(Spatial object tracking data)
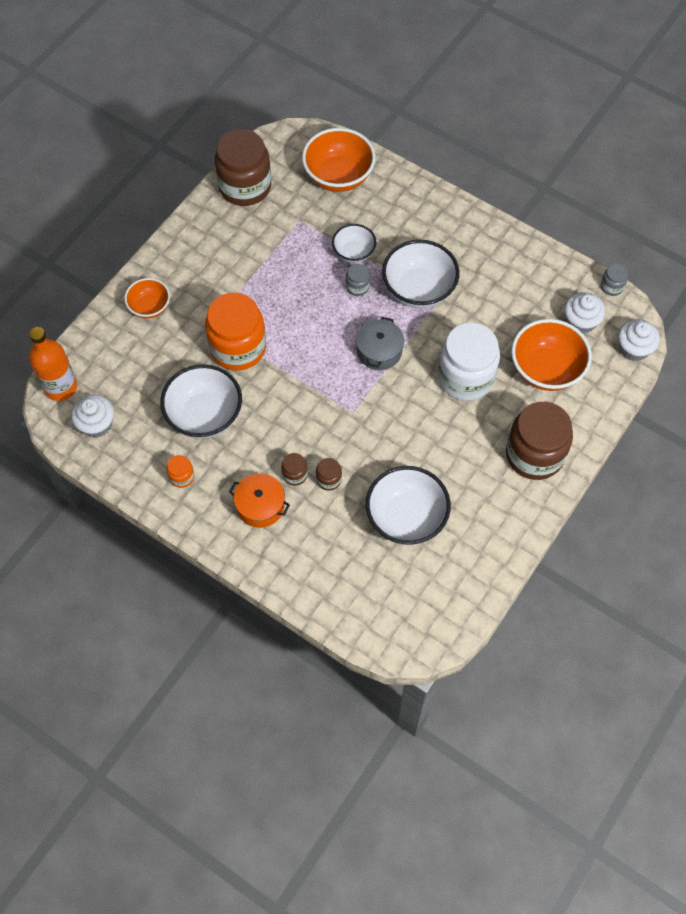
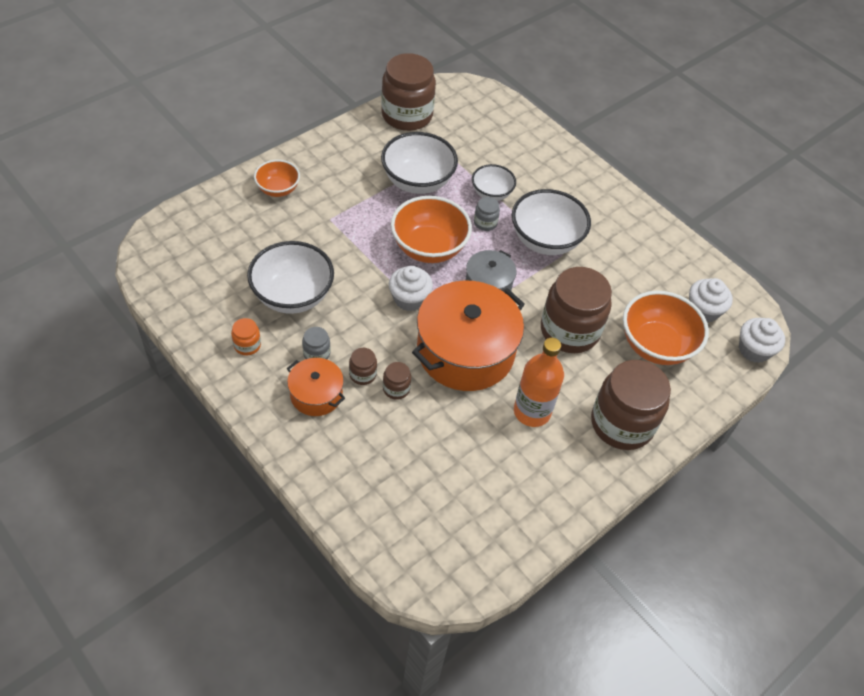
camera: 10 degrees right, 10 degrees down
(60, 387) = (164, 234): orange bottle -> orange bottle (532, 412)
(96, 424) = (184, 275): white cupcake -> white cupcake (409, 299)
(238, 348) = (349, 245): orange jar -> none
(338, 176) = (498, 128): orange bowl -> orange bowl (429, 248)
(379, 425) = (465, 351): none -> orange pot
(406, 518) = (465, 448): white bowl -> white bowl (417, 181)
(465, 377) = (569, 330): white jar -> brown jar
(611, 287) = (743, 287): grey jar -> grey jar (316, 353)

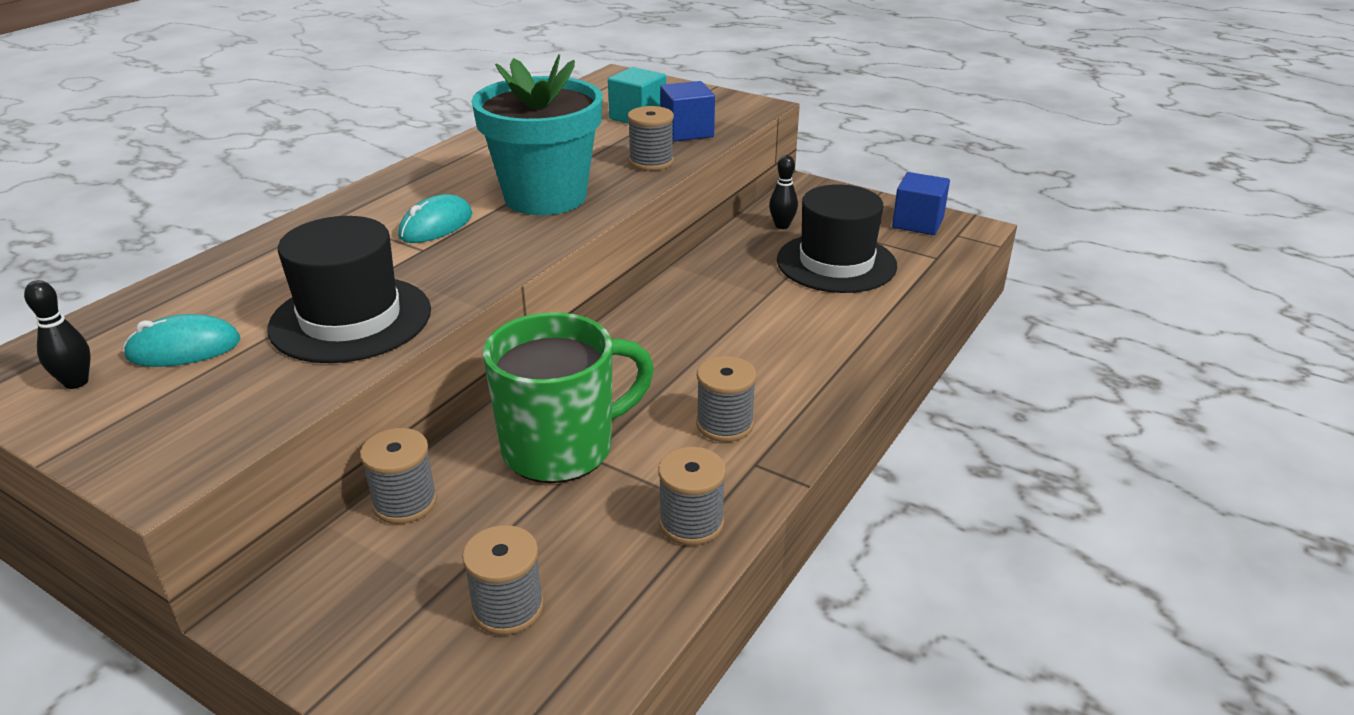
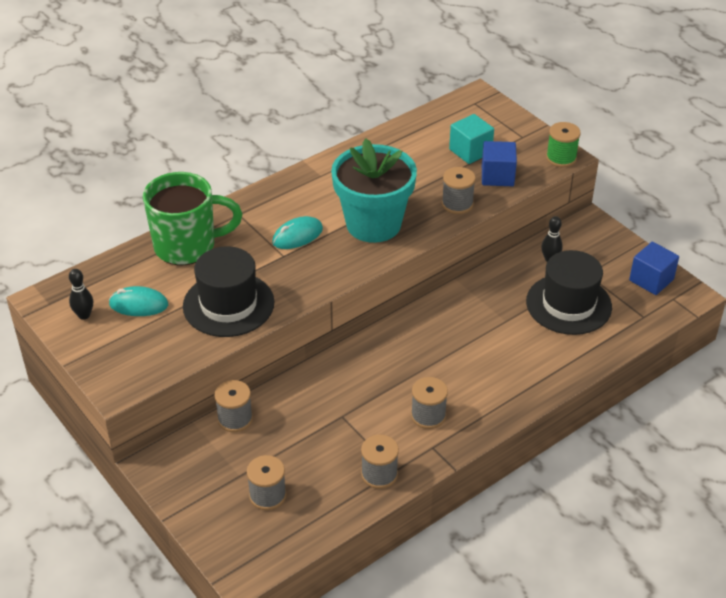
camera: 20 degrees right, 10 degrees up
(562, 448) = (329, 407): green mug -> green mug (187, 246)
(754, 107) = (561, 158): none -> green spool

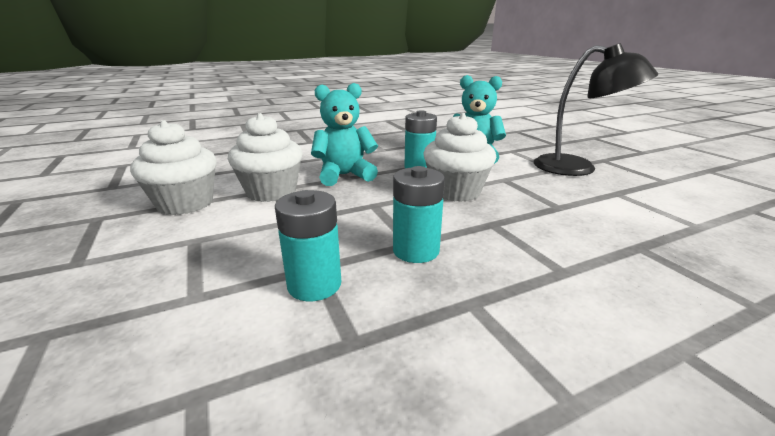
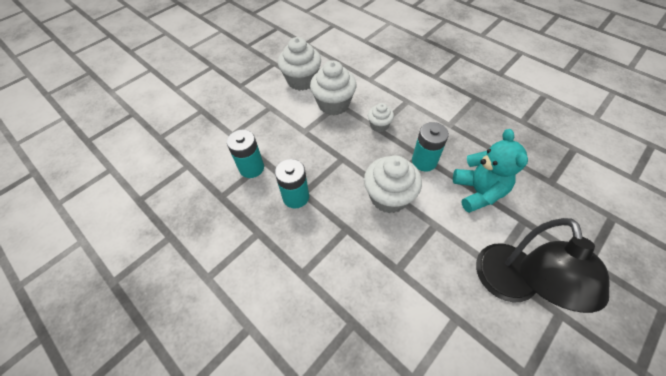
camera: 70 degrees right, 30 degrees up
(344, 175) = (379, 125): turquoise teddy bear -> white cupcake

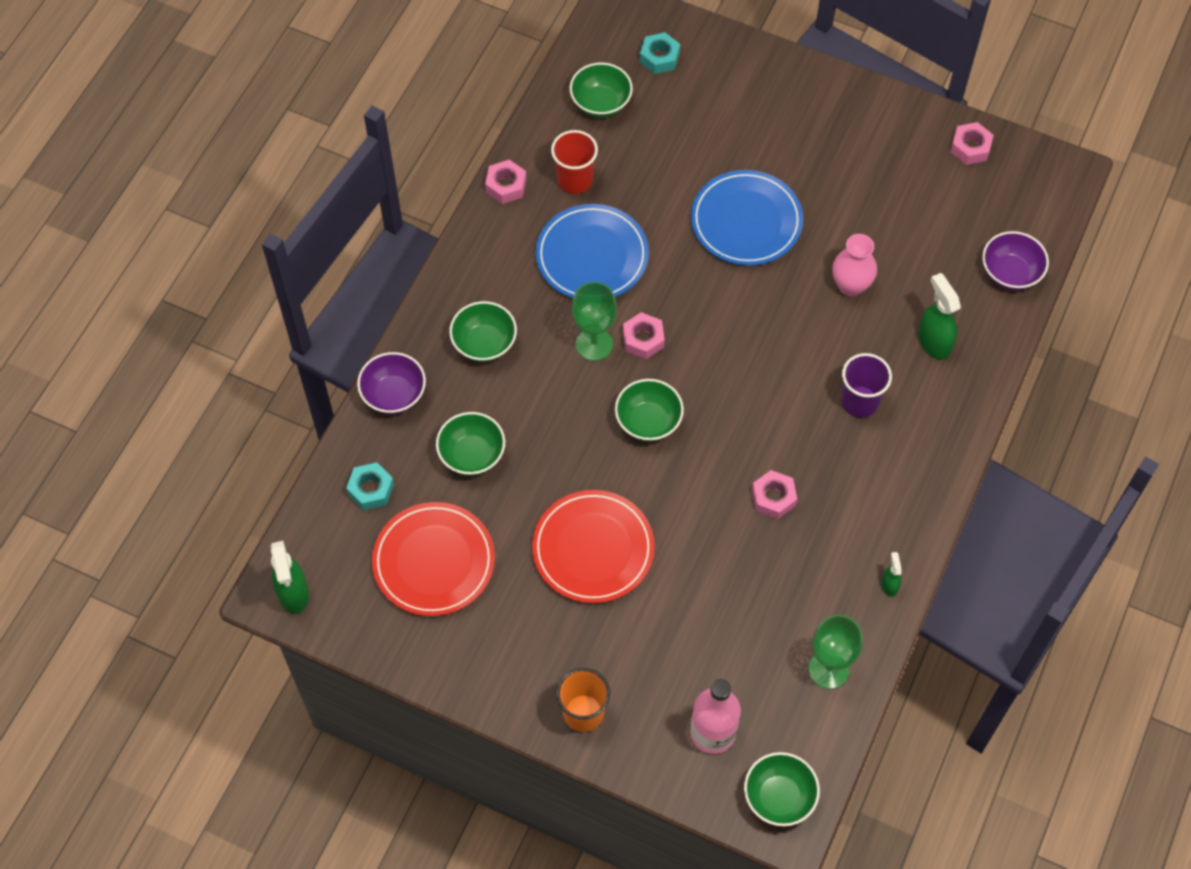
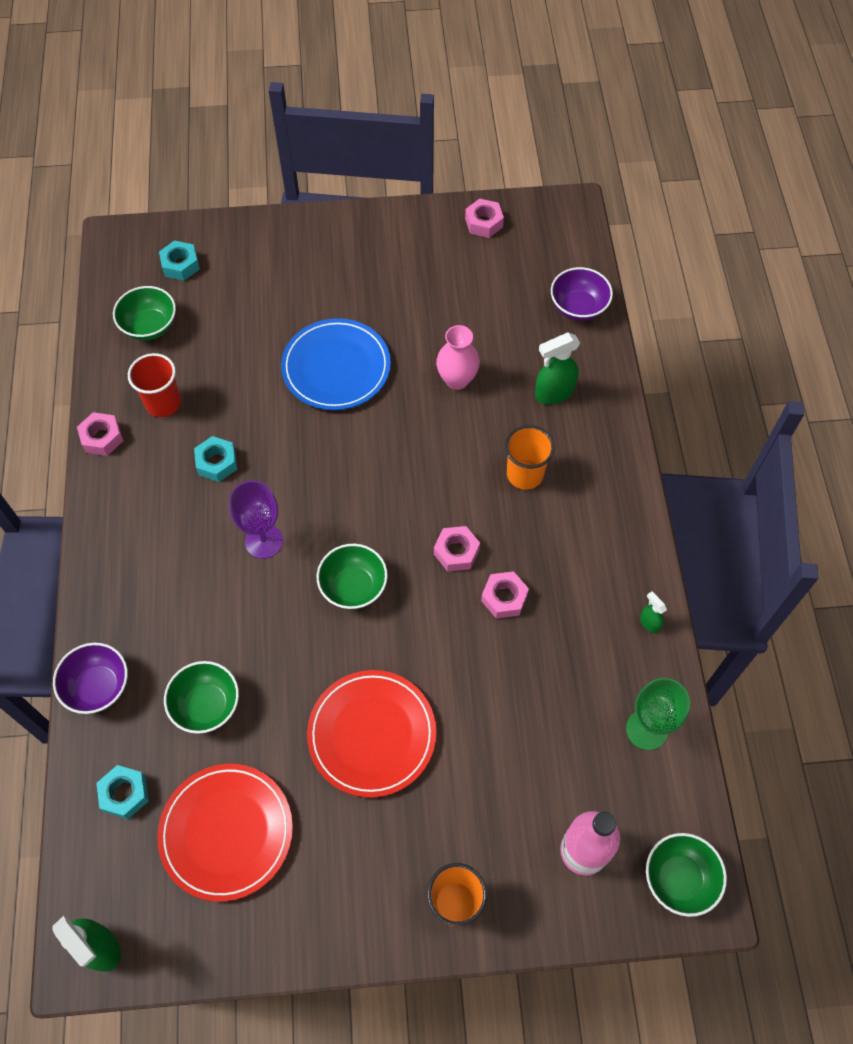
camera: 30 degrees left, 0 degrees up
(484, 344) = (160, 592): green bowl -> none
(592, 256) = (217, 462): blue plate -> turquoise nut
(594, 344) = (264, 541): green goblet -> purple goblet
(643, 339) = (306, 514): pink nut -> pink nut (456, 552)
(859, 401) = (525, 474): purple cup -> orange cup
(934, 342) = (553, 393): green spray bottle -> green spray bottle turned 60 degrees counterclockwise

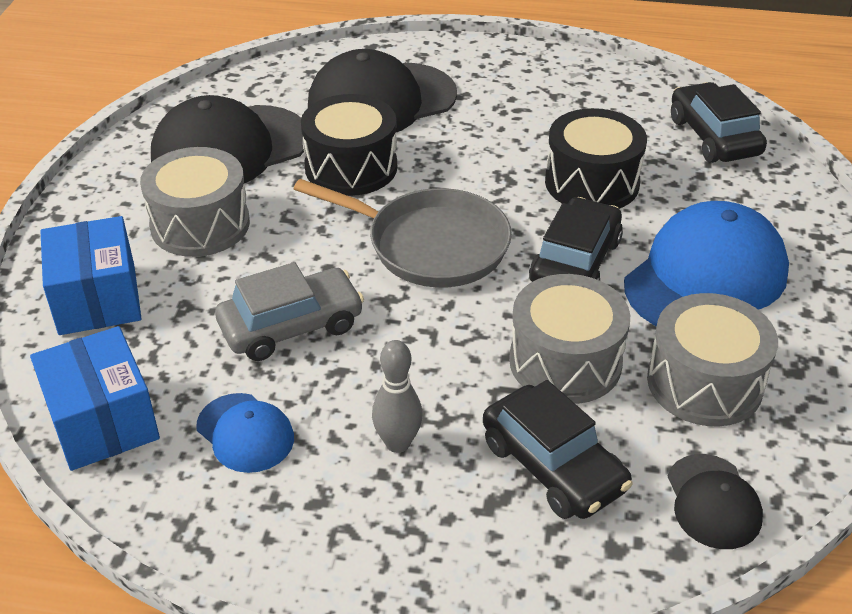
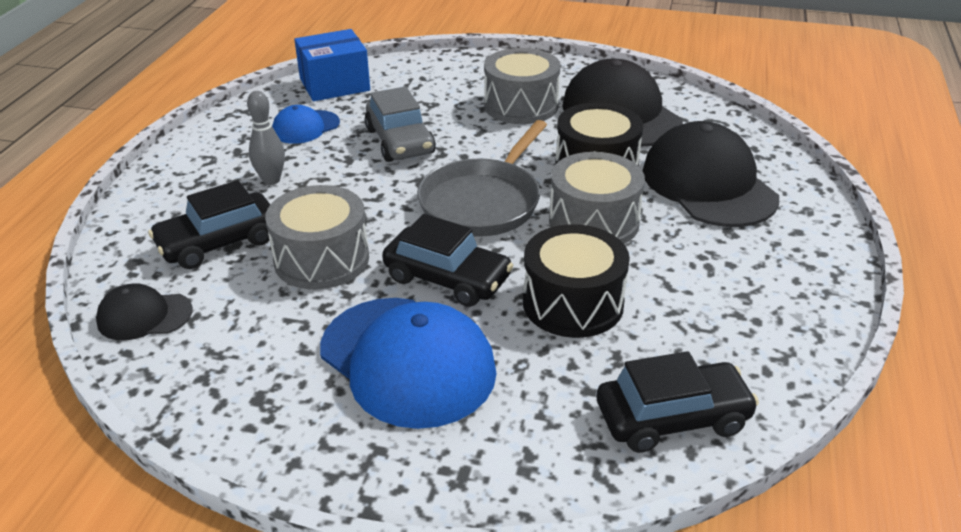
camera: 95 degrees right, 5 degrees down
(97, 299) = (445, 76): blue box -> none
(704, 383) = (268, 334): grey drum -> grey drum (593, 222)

* **EXERCISE GOAL**
Your reply should be only the number of lines in the preceding data that include the word "degrees".

* **YOUR SOLUTION**
6